What you will do - Return a faithful copy of all the entries, omitting the images.

──────── Material to process

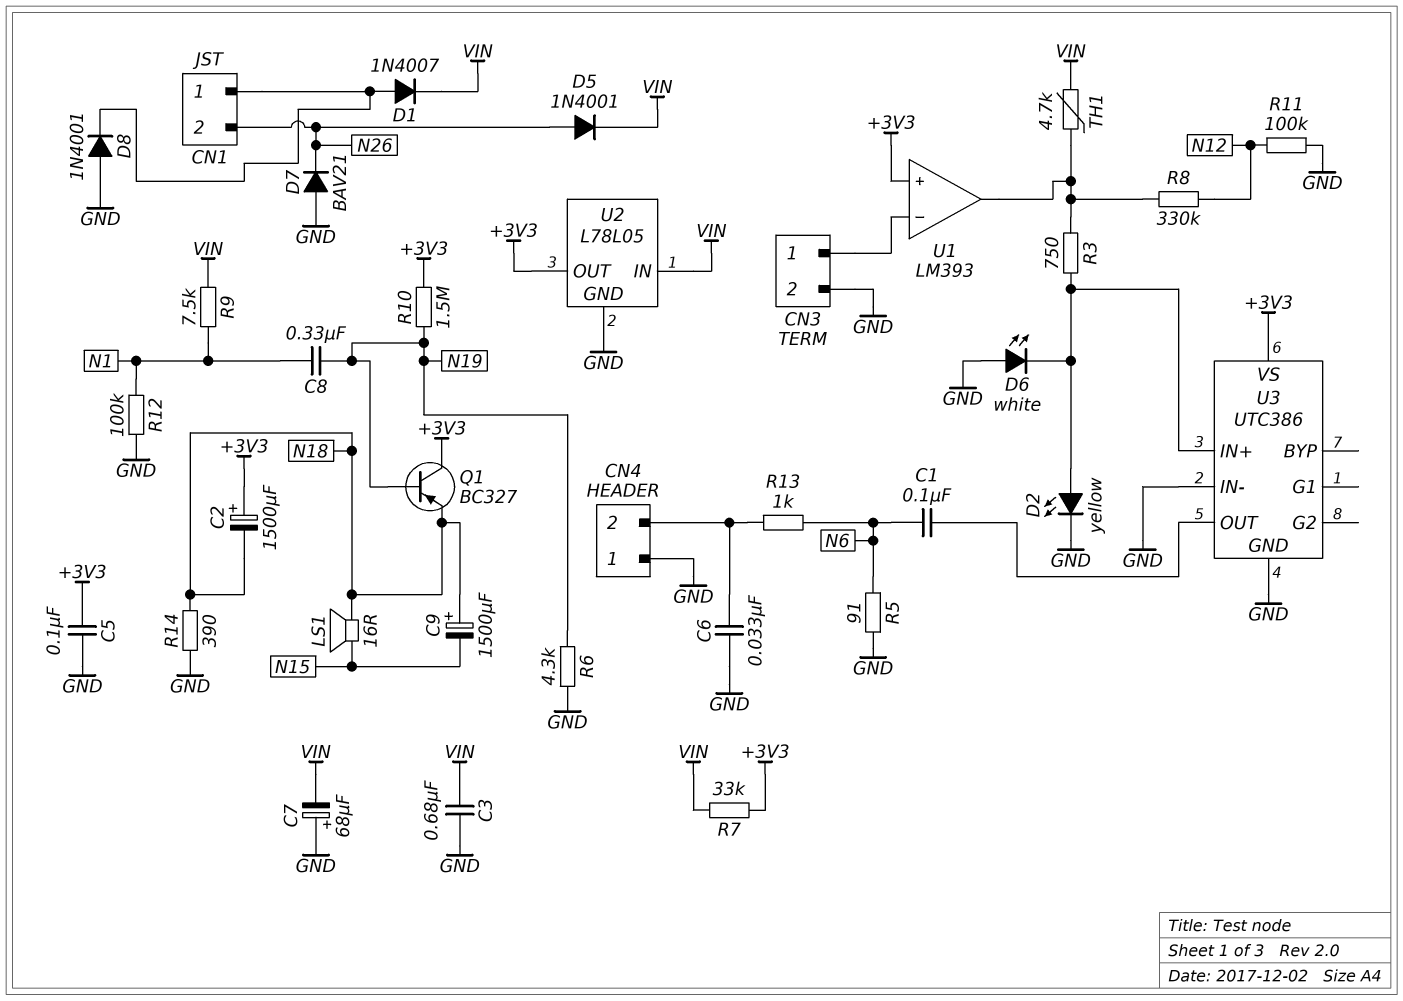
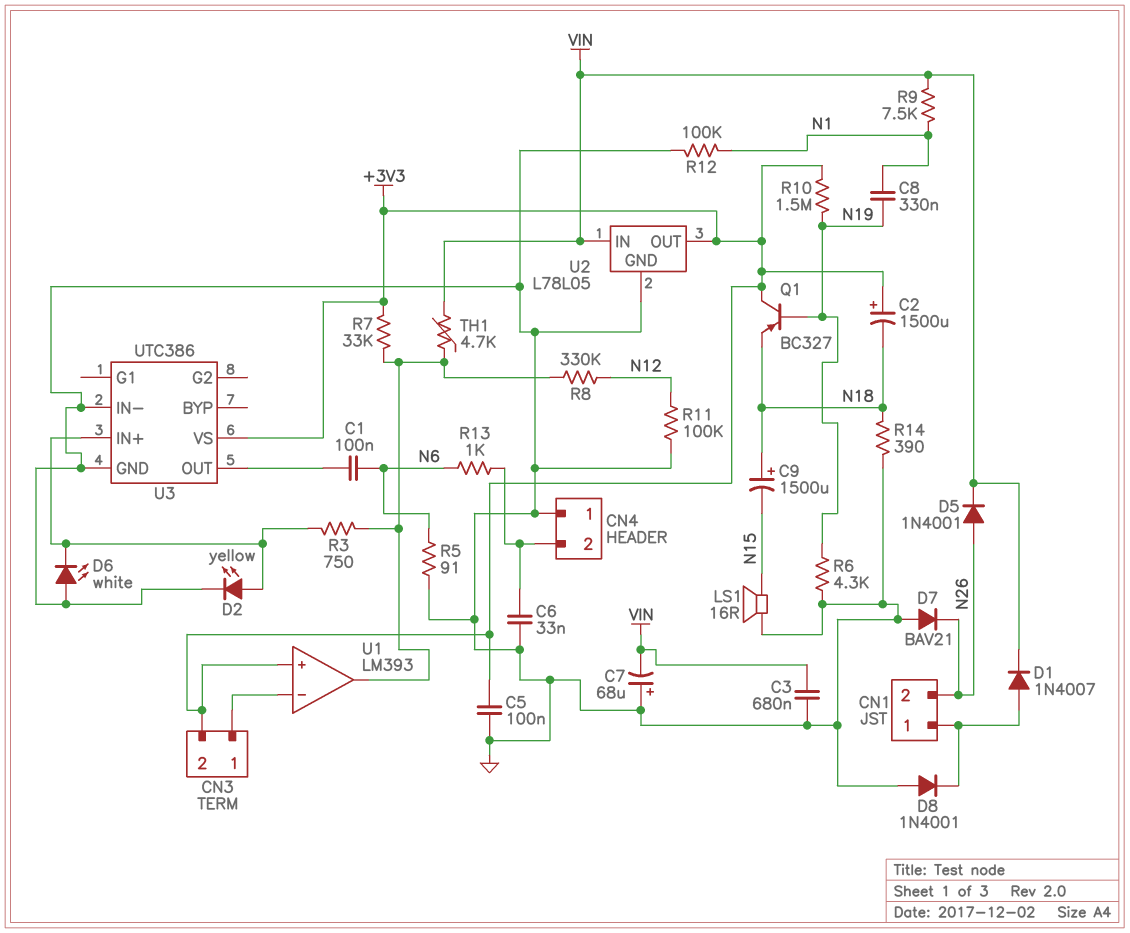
CN3 pin 2: GND -> +3V3
LS1: speaker 16R (N15, N18) -> speaker 16R (GND, N15)
R7: 33k (+3V3, VIN) -> 33k (+3V3, U1/out)

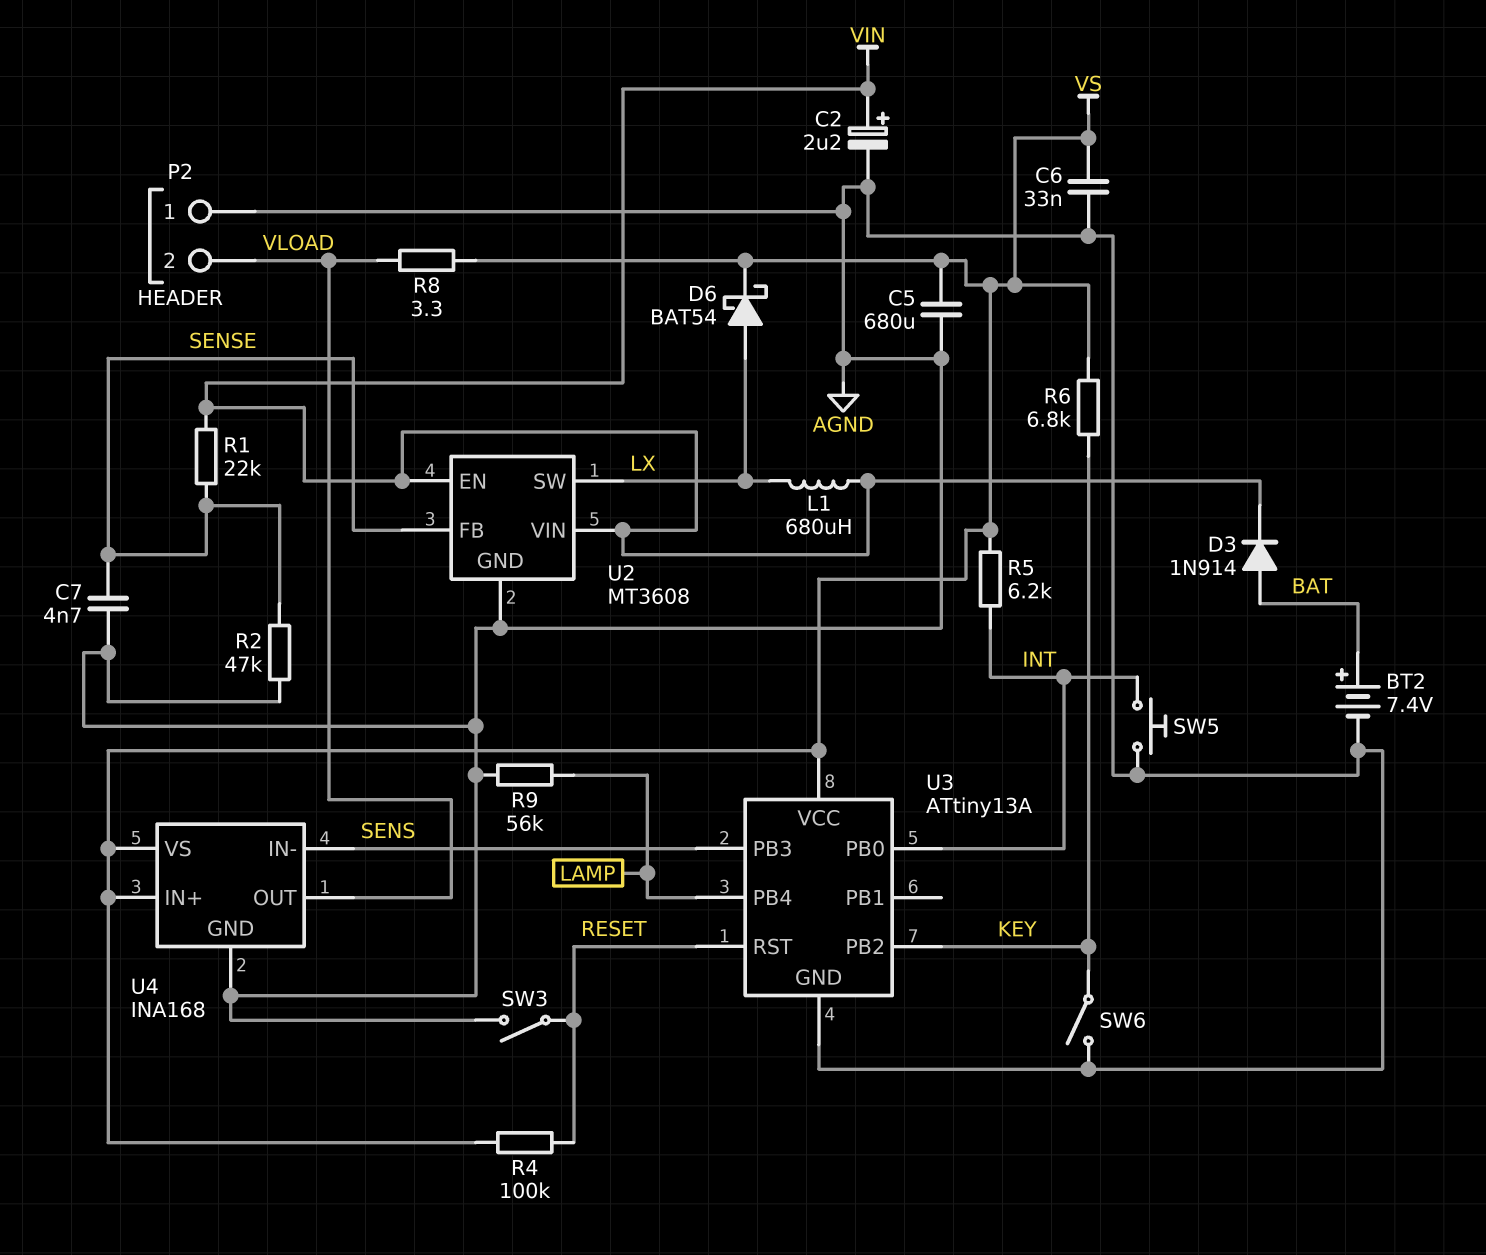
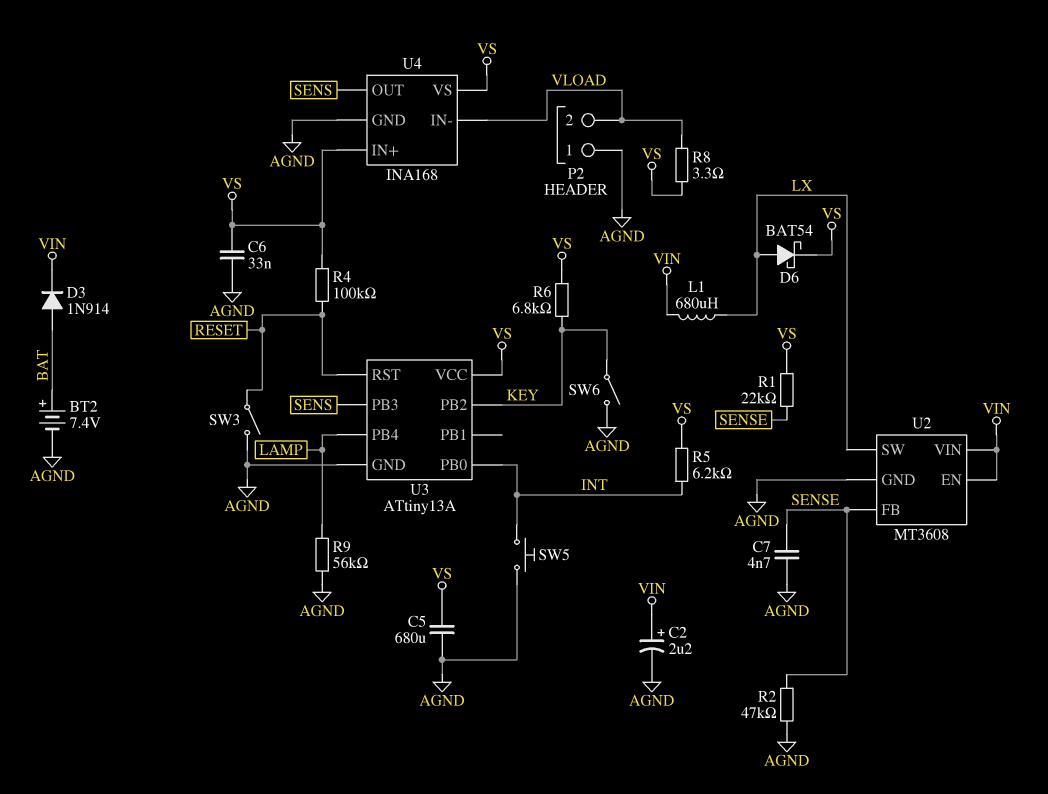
R1: 22k (SENSE, VIN) -> 22k (SENSE, VS)
U4 pin IN-: SENS -> VLOAD
U4 pin OUT: VLOAD -> SENS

────────────────

Answer below -
CN3 pin 2: GND -> +3V3
LS1: speaker 16R (N15, N18) -> speaker 16R (GND, N15)
R7: 33k (+3V3, VIN) -> 33k (+3V3, U1/out)

R1: 22k (SENSE, VIN) -> 22k (SENSE, VS)
U4 pin IN-: SENS -> VLOAD
U4 pin OUT: VLOAD -> SENS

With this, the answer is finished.